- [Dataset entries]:
········

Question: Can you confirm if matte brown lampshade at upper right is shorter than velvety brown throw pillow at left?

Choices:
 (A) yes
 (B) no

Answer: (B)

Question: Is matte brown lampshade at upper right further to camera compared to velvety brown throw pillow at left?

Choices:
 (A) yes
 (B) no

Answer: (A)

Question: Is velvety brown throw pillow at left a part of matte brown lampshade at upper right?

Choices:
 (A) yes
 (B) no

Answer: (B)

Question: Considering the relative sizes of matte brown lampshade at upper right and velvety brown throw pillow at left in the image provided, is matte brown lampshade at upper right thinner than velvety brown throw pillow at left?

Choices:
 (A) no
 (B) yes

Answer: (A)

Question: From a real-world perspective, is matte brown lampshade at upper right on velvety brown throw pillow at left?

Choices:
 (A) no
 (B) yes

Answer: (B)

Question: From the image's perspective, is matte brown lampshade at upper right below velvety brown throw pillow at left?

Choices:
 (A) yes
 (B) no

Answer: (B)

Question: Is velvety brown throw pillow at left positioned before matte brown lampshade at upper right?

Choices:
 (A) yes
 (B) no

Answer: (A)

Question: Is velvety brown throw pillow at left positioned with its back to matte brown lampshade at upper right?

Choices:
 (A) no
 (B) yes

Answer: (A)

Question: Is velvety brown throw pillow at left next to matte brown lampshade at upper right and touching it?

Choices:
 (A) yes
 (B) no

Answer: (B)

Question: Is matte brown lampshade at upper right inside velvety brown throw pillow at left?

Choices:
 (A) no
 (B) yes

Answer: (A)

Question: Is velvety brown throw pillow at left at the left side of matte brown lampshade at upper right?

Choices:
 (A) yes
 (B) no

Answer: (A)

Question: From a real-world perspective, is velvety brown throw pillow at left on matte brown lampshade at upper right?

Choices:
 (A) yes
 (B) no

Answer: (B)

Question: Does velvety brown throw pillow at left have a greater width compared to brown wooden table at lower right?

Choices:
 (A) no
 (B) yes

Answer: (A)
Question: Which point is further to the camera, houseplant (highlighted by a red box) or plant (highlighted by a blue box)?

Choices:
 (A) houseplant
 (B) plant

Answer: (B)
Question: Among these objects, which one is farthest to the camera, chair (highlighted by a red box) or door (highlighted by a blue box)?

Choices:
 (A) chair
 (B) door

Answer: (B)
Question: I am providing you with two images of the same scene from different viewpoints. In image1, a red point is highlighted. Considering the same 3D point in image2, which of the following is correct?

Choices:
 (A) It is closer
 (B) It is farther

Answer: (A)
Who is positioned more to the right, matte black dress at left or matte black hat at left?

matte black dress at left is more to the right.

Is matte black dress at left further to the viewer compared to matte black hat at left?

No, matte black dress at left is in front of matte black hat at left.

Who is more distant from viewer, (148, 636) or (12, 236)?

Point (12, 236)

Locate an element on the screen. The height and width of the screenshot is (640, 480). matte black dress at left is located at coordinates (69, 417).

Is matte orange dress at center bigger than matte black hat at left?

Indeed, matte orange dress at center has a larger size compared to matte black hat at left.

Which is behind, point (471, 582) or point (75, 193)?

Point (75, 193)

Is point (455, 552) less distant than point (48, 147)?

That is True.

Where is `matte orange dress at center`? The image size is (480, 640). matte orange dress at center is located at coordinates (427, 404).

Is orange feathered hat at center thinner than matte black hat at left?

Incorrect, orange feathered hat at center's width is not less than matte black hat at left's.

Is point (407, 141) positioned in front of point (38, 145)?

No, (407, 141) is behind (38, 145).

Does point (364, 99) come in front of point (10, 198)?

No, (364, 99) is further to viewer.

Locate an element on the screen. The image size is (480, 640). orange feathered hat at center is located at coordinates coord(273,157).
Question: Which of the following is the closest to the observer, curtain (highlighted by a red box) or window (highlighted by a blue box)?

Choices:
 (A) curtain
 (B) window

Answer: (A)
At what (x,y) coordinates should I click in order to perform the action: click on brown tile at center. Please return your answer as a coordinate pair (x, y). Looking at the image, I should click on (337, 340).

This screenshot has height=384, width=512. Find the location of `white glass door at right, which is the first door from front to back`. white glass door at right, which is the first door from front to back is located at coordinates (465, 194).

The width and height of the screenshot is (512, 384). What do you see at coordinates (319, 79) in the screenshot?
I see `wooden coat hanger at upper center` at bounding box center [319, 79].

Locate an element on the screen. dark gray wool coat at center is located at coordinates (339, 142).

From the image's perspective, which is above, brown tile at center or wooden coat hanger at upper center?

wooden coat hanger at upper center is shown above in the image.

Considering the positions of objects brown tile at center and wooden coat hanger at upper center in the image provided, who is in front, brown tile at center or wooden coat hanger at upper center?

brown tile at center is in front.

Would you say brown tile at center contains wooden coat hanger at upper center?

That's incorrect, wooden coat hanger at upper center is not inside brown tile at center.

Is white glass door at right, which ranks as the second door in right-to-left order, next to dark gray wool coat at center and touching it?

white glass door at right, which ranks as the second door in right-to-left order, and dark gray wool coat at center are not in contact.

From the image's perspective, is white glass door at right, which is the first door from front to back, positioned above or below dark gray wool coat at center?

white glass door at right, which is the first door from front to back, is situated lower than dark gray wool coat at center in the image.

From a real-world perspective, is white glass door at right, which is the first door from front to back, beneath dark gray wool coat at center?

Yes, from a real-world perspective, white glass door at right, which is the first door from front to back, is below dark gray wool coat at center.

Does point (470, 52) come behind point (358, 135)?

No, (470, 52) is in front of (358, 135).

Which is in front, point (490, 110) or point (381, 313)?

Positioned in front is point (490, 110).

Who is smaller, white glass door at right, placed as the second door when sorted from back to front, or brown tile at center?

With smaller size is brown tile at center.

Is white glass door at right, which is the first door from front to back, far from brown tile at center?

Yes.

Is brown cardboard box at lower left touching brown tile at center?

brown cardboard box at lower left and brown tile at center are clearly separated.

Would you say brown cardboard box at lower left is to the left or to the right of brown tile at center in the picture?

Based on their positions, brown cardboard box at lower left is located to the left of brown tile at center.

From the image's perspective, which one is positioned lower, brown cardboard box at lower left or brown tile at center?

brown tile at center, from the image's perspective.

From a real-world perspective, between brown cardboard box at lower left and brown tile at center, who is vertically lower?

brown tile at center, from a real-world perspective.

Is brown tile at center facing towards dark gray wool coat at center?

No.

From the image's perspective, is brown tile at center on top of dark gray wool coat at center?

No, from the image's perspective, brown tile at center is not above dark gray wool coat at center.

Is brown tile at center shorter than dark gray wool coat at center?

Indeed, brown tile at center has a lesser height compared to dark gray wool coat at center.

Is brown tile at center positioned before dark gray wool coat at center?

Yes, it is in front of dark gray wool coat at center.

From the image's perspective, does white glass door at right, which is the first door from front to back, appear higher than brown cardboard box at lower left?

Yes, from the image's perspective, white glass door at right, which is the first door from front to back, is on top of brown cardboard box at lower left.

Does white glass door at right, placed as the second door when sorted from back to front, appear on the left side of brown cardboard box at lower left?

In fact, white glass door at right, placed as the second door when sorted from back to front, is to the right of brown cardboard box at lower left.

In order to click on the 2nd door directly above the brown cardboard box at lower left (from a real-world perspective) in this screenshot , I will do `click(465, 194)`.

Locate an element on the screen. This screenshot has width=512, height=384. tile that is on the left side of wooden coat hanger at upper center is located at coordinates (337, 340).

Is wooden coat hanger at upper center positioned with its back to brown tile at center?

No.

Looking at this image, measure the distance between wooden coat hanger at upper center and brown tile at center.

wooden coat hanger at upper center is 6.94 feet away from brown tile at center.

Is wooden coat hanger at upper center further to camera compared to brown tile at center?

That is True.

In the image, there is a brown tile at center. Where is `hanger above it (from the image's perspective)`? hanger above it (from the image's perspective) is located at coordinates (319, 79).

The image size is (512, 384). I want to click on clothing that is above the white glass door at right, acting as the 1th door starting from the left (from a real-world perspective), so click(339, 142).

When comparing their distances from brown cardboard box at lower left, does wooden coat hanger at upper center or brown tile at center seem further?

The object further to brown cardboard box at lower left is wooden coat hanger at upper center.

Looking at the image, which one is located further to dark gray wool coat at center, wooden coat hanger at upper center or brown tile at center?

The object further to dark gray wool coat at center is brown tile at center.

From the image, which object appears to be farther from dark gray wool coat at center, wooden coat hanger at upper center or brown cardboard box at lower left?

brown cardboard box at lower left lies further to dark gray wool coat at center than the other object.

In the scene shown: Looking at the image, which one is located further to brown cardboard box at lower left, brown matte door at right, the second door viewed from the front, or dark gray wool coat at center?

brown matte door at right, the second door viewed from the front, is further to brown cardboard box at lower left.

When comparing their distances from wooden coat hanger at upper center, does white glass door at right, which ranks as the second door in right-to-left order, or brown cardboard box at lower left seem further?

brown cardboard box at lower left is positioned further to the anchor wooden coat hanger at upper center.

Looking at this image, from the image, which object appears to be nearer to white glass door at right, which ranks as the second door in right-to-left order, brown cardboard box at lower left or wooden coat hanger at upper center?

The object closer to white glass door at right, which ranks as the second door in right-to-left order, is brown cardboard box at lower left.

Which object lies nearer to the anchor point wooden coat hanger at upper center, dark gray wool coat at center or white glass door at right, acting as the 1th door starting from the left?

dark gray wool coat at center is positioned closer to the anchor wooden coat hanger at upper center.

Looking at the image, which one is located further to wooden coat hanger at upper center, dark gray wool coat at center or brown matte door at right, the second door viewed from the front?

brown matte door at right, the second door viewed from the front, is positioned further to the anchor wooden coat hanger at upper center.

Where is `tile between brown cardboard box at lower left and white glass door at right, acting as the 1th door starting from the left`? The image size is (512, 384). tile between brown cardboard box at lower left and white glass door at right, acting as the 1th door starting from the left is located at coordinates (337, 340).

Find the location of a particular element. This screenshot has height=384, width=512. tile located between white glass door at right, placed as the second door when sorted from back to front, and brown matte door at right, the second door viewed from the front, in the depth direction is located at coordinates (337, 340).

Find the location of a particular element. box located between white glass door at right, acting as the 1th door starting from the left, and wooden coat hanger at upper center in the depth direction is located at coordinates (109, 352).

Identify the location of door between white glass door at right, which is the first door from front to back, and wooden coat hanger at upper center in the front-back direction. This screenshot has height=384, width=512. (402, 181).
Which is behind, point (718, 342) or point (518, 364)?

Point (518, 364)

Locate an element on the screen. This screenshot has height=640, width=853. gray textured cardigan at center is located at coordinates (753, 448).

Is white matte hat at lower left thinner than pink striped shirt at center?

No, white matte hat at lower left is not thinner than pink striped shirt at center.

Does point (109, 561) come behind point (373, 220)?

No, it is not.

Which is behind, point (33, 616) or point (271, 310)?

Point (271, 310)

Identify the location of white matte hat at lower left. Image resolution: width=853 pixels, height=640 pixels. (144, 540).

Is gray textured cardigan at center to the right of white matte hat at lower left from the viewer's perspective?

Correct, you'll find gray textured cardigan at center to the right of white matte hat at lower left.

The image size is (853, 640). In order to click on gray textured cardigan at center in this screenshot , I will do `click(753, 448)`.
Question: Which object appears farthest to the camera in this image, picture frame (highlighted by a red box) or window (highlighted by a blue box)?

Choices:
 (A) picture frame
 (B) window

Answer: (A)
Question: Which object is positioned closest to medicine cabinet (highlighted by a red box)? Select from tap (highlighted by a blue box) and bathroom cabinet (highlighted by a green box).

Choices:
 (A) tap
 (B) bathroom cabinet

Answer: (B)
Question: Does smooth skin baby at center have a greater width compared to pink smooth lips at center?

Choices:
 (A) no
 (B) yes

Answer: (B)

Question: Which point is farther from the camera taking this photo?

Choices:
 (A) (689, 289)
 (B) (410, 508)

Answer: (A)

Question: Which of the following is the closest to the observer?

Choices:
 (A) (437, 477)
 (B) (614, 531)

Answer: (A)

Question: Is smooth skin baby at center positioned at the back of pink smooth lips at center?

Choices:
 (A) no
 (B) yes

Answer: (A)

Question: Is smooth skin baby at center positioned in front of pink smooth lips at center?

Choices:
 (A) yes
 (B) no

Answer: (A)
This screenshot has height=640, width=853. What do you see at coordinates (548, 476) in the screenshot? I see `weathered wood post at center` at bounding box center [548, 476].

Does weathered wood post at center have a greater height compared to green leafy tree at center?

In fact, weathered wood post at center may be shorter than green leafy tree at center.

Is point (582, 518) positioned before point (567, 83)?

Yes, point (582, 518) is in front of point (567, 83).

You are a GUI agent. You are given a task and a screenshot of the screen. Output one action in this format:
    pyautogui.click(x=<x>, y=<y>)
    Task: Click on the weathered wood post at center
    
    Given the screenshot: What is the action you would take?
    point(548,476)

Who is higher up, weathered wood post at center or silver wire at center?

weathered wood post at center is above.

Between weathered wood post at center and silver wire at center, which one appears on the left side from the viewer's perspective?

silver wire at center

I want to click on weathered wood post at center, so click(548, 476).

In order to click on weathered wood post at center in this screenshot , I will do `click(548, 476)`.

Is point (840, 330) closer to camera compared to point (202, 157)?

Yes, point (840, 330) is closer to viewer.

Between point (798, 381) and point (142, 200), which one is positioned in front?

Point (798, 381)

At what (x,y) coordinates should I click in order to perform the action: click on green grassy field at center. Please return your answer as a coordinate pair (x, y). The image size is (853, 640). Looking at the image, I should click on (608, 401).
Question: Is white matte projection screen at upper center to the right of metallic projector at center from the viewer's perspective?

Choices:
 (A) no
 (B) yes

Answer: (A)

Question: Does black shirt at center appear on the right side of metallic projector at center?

········

- [Task statement]: Retype the data above exactly, from the line containing "Incorrect, orange feathered" through the line containing "This screenshot has height=384, width=512. Find", including both of those lines.

- [The completed task]:
Incorrect, orange feathered hat at center's width is not less than matte black hat at left's.

Is point (407, 141) positioned in front of point (38, 145)?

No, (407, 141) is behind (38, 145).

Does point (364, 99) come in front of point (10, 198)?

No, (364, 99) is further to viewer.

Locate an element on the screen. The image size is (480, 640). orange feathered hat at center is located at coordinates coord(273,157).
Question: Which of the following is the closest to the observer, curtain (highlighted by a red box) or window (highlighted by a blue box)?

Choices:
 (A) curtain
 (B) window

Answer: (A)
At what (x,y) coordinates should I click in order to perform the action: click on brown tile at center. Please return your answer as a coordinate pair (x, y). Looking at the image, I should click on (337, 340).

This screenshot has height=384, width=512. Find the location of `white glass door at right, which is the first door from front to back`. white glass door at right, which is the first door from front to back is located at coordinates (465, 194).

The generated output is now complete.